All lines ahead of the one containing "Identify features in" are to be left out; that line and each one after it, through the end of the records below, are to be duplicated exactly.

(Satellite images with object points)

______________________________

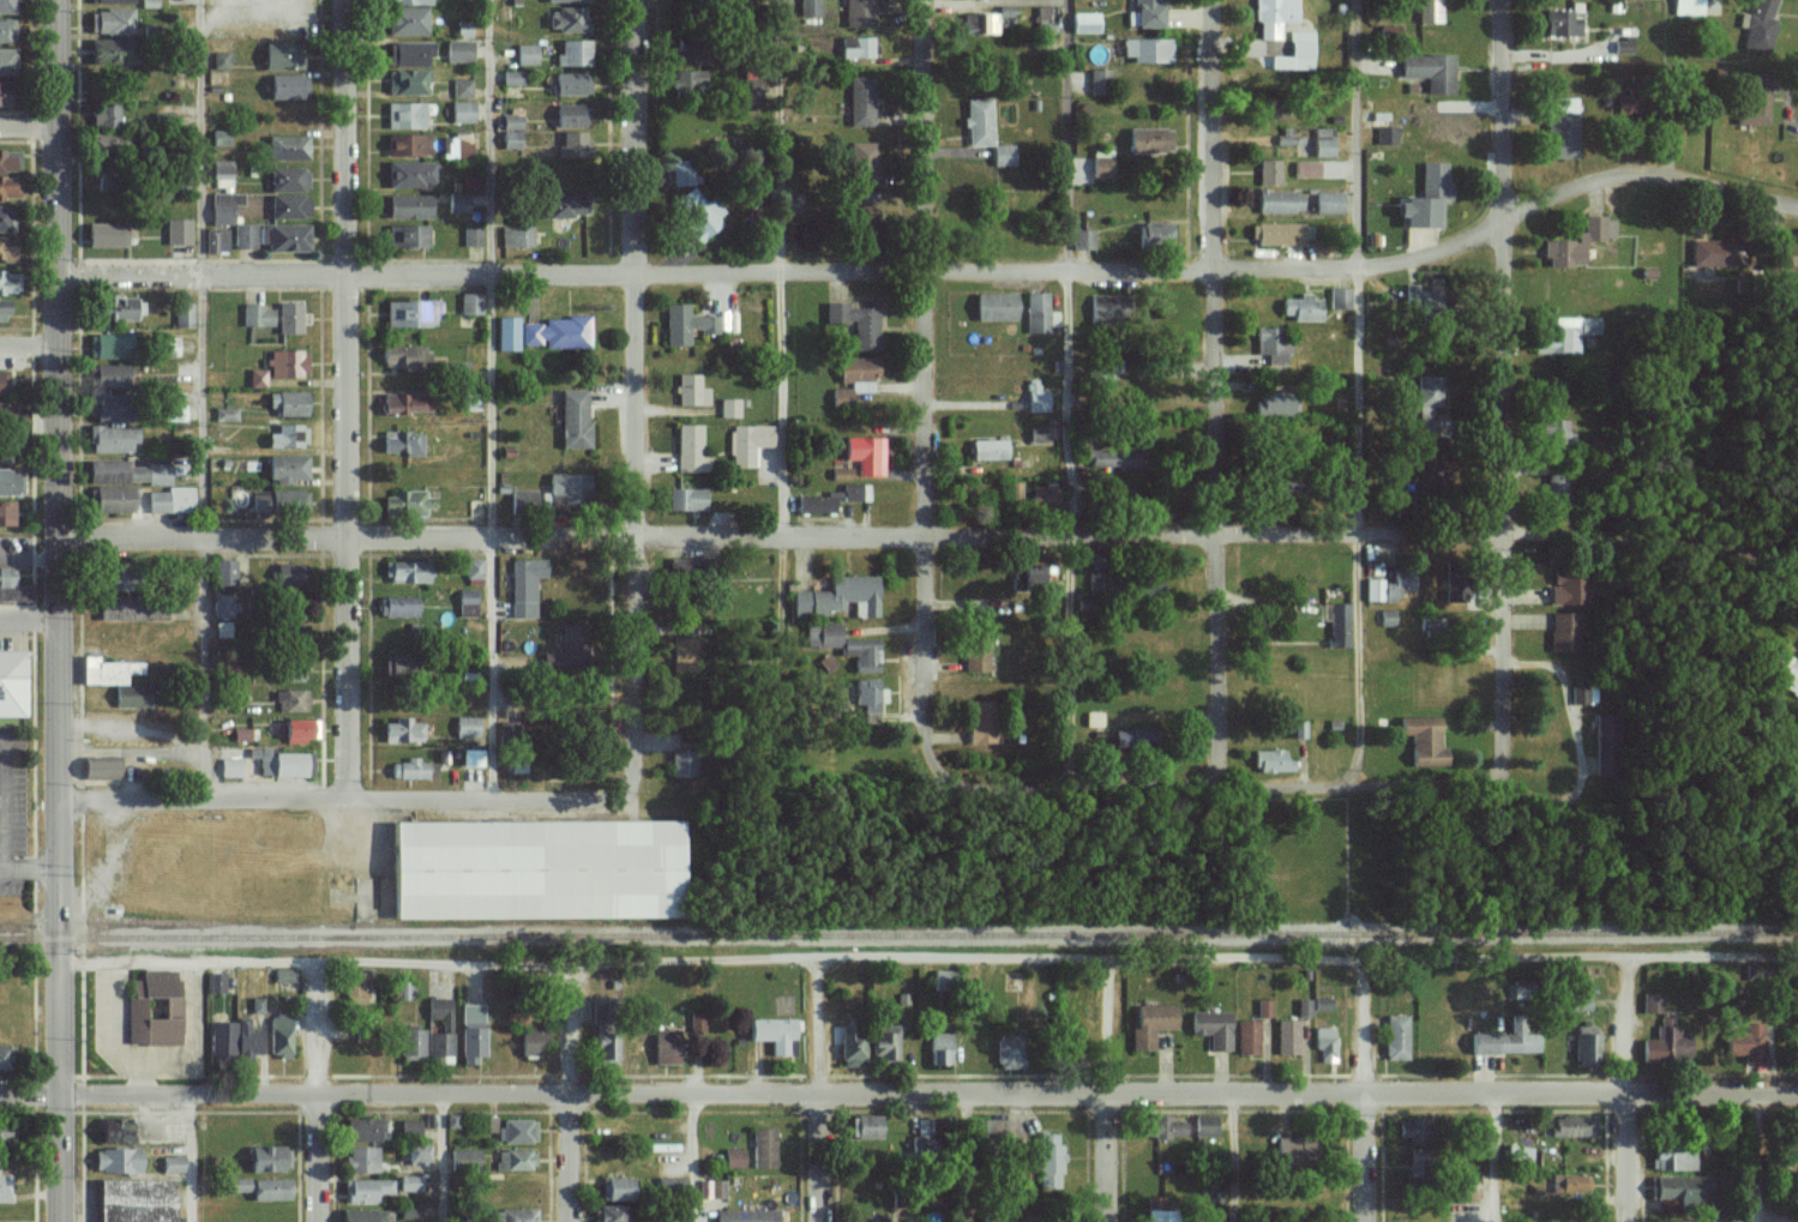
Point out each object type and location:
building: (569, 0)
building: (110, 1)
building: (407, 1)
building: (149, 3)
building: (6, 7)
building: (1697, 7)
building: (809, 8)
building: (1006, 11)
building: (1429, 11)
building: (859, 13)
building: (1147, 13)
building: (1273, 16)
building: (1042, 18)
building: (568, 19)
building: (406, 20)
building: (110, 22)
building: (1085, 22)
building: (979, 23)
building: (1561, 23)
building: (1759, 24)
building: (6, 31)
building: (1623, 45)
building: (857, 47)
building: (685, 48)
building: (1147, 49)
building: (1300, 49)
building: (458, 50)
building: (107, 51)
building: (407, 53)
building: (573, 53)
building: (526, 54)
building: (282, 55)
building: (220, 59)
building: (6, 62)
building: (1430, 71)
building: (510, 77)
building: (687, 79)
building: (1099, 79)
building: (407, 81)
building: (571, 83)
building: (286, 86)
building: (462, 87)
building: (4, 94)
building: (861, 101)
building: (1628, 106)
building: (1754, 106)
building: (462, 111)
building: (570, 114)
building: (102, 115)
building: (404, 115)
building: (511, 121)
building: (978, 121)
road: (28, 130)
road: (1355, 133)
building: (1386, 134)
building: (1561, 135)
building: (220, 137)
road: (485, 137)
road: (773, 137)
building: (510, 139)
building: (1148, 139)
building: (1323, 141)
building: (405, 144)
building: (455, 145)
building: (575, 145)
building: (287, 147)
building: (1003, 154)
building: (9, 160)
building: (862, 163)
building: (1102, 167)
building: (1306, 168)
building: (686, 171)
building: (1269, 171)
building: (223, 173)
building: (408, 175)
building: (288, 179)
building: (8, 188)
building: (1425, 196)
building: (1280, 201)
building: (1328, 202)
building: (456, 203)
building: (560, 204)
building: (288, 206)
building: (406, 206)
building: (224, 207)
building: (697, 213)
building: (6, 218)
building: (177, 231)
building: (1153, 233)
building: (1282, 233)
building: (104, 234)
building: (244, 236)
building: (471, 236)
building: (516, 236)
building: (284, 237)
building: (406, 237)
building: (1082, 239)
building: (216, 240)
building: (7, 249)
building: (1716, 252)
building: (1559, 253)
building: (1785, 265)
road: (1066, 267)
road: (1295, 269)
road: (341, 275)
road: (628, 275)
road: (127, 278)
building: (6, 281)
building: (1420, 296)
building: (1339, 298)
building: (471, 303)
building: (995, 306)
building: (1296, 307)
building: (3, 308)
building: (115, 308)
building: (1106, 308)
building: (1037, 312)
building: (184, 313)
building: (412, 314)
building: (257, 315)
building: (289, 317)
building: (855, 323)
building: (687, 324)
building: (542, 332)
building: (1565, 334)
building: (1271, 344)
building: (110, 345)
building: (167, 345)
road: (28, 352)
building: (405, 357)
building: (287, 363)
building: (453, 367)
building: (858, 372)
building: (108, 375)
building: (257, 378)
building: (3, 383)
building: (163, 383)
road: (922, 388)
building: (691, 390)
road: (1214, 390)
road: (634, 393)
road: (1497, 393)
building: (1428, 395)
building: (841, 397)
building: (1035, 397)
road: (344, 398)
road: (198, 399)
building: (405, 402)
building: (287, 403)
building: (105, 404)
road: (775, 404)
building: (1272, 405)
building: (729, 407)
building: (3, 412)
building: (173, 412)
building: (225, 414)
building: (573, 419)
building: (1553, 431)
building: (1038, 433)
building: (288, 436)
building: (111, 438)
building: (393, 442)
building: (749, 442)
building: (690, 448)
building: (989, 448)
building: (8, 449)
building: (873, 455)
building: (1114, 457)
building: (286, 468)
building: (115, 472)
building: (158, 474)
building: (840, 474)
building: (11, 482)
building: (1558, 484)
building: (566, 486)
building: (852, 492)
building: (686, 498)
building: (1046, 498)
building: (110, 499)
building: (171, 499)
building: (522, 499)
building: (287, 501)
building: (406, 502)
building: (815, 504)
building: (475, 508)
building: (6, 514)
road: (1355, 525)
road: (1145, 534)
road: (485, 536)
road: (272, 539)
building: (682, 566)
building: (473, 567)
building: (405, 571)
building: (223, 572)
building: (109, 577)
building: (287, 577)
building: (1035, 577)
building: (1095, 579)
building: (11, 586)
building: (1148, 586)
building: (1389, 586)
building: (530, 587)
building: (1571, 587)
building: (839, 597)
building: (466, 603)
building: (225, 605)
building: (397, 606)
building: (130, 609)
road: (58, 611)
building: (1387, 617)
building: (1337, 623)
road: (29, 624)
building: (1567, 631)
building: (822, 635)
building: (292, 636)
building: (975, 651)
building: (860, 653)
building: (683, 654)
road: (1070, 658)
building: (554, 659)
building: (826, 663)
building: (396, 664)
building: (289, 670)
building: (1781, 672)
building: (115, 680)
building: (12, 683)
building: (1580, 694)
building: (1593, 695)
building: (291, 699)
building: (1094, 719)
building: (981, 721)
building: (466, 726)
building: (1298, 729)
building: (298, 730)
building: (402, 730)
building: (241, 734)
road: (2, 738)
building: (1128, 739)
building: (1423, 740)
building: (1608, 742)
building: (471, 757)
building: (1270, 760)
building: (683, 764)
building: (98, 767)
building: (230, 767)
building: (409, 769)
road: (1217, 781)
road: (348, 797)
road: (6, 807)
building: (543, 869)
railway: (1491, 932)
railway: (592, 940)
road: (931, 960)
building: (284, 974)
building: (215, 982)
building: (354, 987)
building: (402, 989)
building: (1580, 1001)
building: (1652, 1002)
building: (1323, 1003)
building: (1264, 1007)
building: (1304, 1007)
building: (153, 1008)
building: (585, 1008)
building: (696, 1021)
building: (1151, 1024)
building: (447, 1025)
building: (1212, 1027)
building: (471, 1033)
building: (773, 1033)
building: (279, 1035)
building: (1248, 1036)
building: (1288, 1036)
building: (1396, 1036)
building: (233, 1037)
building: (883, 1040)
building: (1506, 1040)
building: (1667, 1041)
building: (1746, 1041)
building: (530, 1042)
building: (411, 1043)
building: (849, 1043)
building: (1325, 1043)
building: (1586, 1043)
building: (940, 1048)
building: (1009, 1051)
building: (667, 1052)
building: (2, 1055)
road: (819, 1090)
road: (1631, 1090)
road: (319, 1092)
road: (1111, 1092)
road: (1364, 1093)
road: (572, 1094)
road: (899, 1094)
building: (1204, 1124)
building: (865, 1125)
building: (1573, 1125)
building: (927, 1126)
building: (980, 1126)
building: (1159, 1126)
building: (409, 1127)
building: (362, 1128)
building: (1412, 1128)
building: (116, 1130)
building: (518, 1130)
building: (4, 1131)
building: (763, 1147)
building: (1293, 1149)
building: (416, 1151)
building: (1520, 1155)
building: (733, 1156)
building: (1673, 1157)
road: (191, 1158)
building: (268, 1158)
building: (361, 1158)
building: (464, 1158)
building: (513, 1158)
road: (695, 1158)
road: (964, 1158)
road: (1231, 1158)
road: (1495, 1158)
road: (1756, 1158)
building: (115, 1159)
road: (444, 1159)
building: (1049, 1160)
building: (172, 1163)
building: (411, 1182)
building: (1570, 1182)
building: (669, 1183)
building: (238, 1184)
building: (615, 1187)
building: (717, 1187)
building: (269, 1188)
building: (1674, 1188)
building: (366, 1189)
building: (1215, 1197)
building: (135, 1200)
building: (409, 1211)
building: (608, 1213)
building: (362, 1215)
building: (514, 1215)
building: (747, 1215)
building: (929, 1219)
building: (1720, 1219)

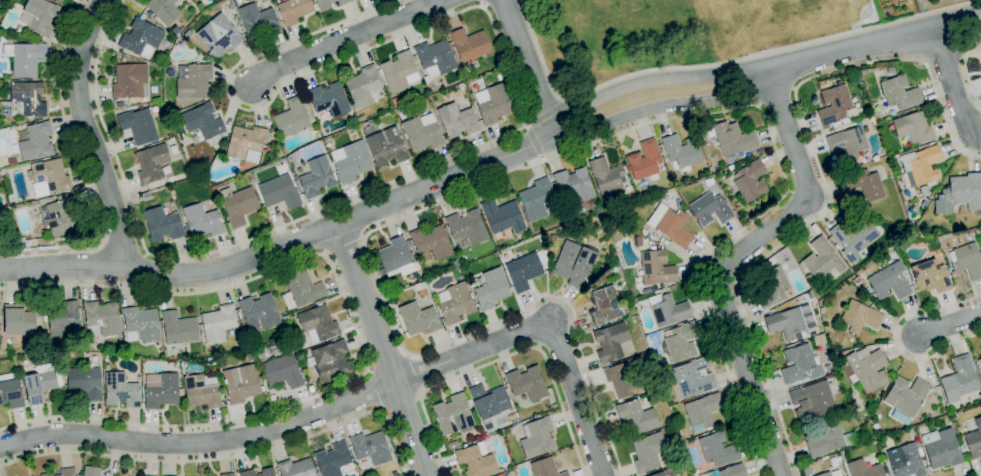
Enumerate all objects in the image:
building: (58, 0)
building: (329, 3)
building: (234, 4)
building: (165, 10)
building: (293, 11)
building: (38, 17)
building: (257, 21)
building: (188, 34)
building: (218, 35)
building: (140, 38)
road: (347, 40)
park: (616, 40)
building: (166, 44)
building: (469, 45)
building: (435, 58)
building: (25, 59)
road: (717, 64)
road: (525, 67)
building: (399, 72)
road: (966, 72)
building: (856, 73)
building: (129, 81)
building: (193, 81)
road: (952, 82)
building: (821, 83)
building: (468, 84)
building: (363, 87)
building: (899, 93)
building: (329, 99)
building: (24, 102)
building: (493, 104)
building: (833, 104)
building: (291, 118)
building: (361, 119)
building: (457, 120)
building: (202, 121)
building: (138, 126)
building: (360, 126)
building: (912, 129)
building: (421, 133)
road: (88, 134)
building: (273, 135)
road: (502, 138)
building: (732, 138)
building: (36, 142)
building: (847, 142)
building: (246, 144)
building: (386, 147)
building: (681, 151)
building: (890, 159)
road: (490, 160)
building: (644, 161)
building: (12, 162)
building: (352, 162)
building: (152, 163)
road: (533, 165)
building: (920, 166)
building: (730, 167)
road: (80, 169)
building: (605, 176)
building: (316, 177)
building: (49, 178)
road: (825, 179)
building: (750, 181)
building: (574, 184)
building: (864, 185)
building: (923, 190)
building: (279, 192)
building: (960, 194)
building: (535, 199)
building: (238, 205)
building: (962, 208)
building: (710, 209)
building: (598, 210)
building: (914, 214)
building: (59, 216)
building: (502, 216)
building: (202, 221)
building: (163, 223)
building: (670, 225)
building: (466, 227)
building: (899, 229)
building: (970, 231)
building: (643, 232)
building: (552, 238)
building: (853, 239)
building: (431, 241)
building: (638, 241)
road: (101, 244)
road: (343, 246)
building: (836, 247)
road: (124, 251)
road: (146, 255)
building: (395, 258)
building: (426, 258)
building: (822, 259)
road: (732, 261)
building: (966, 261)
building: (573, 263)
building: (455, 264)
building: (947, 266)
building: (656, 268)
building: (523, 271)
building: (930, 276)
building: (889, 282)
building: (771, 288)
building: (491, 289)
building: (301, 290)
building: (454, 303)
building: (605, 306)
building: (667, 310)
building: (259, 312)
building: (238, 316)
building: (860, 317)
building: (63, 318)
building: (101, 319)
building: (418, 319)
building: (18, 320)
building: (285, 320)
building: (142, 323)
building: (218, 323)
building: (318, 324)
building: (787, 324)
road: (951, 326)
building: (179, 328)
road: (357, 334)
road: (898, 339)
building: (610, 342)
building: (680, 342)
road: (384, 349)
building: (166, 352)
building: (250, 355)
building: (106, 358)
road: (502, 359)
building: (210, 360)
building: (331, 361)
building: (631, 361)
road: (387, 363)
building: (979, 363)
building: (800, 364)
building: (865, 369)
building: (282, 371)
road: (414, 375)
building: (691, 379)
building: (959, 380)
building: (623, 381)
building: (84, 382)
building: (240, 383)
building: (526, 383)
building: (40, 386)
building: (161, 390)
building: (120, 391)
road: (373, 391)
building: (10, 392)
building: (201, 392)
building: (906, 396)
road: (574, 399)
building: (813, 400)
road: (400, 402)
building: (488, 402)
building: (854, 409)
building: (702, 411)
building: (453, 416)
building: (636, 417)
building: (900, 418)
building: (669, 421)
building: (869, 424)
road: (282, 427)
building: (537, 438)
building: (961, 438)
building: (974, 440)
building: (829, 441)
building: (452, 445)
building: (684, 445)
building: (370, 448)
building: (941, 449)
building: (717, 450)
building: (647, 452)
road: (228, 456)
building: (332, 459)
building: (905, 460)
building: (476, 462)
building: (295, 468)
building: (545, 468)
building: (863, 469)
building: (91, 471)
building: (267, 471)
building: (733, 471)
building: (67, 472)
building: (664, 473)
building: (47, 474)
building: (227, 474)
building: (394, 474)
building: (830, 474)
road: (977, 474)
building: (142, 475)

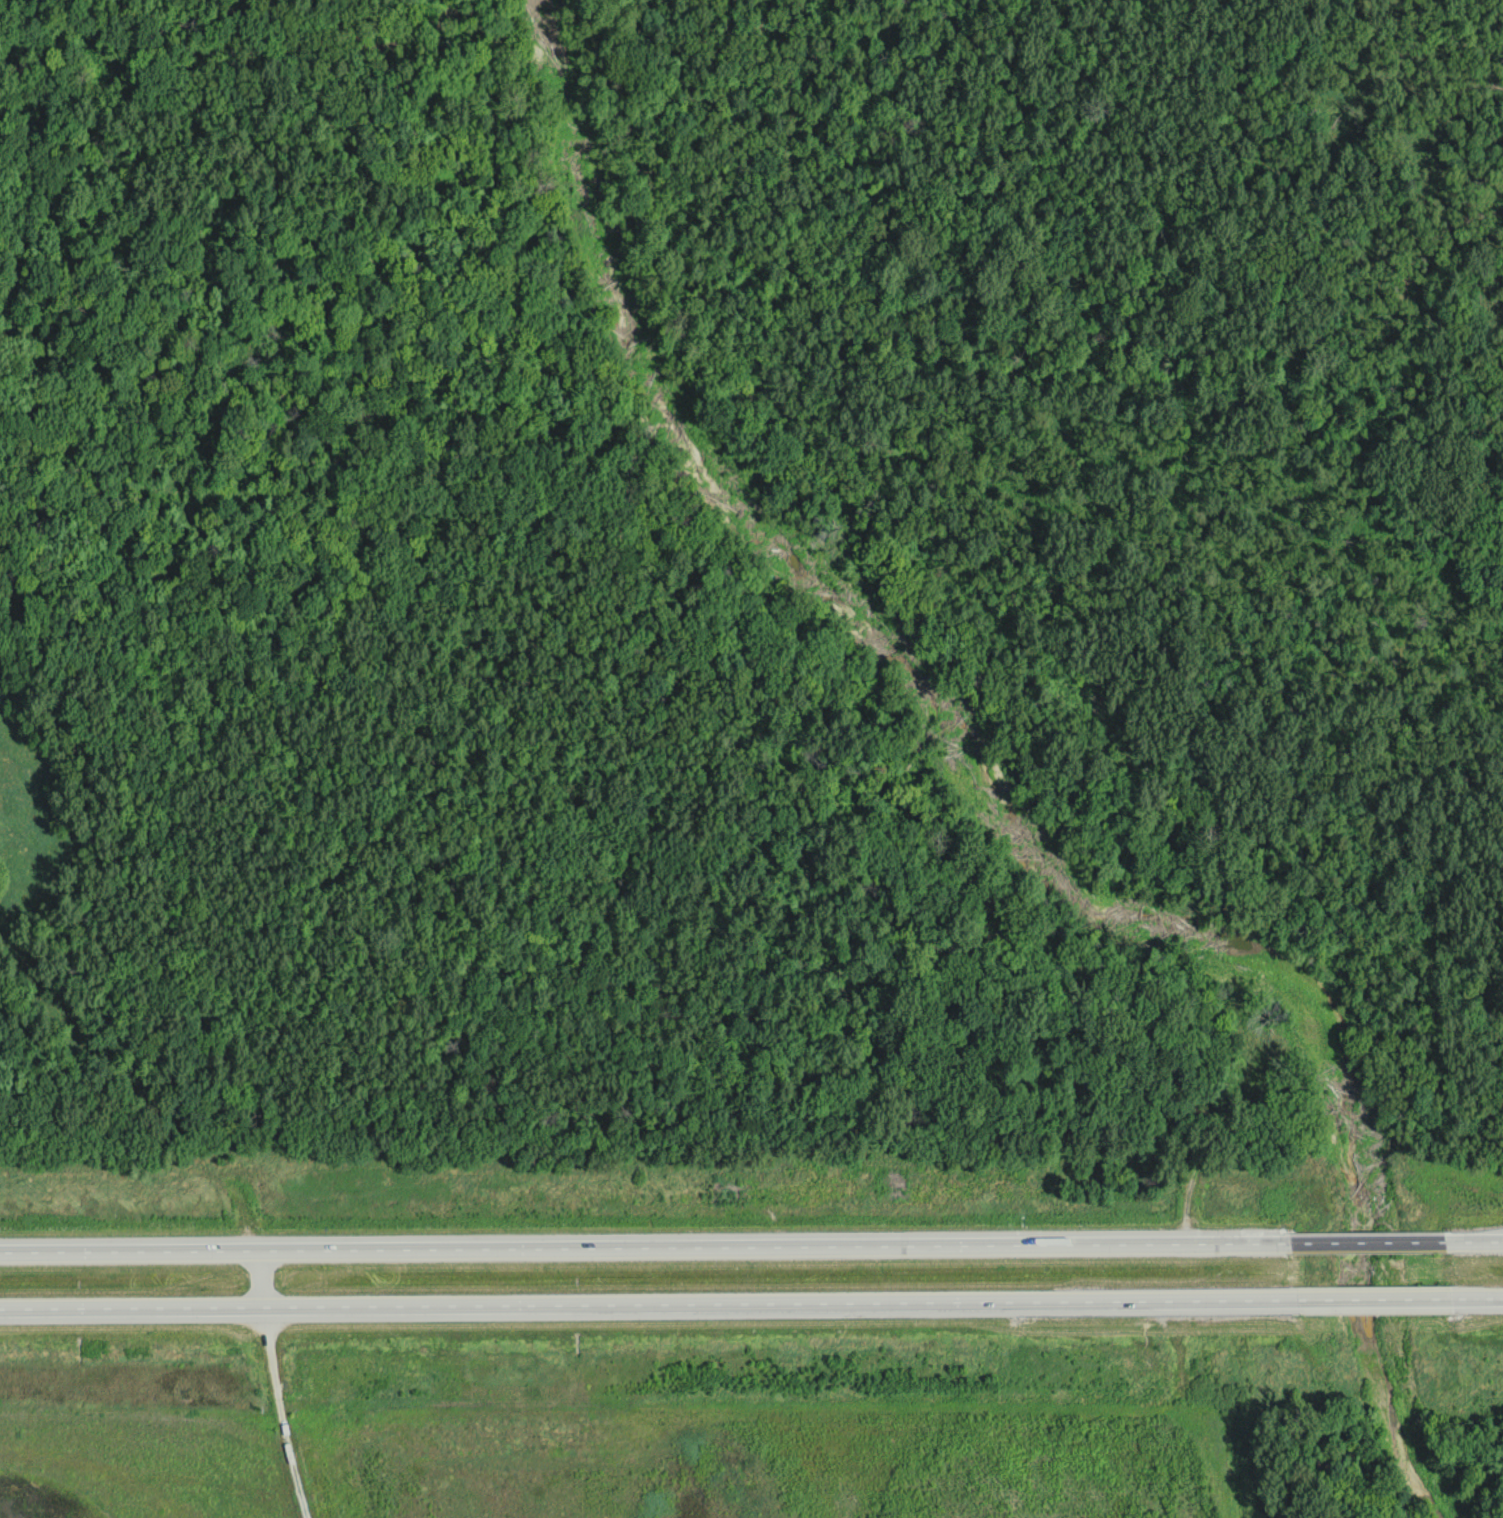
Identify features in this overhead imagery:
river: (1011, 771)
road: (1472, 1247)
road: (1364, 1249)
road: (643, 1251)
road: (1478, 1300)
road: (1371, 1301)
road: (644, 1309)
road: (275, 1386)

______________________________

EXERCISE RESULT
Identify features in this overhead imagery:
river: (1011, 771)
road: (1472, 1247)
road: (1364, 1249)
road: (643, 1251)
road: (1478, 1300)
road: (1371, 1301)
road: (644, 1309)
road: (275, 1386)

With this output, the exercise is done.